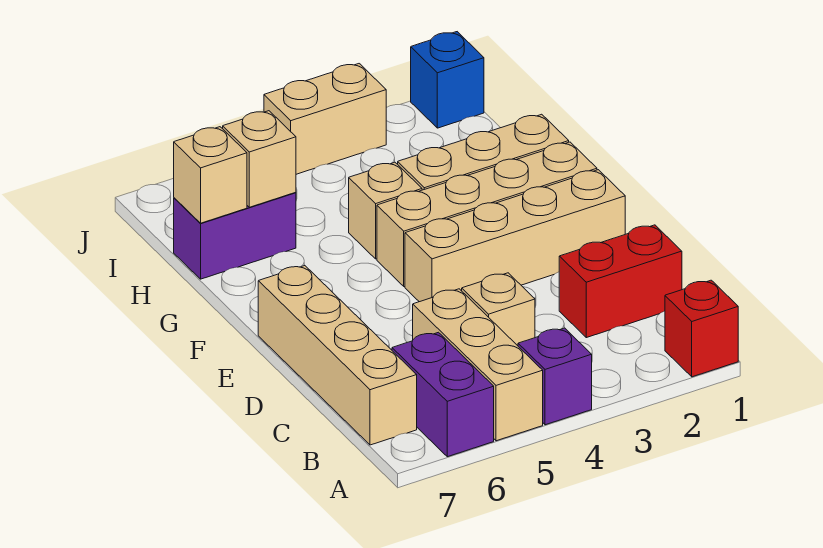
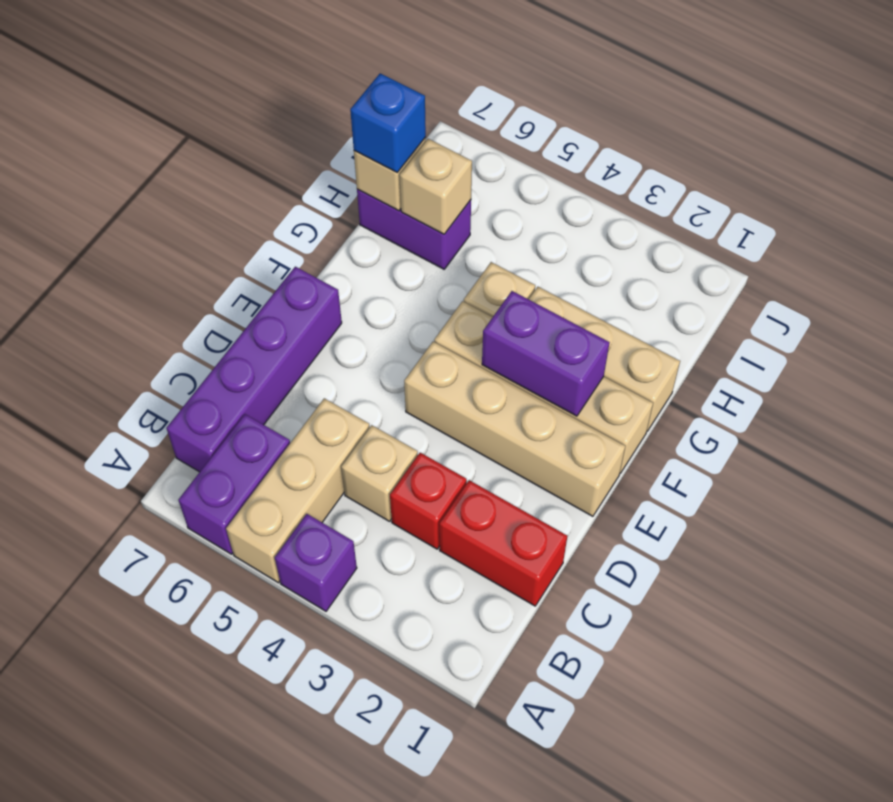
red brick A1 level 1 -> red brick C3 level 1
tan brick B7:E7 level 1 -> purple brick B7:E7 level 1
none -> purple brick F2:F3 level 2
blue brick J1 level 1 -> blue brick H7 level 3
tan brick J3:J4 level 1 -> none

YOUR GOAL = Whenever a picture appears, leave it out, and return every record exactly.

SOLUTION TO THIS PROBLEM =
red brick A1 level 1 -> red brick C3 level 1
tan brick B7:E7 level 1 -> purple brick B7:E7 level 1
none -> purple brick F2:F3 level 2
blue brick J1 level 1 -> blue brick H7 level 3
tan brick J3:J4 level 1 -> none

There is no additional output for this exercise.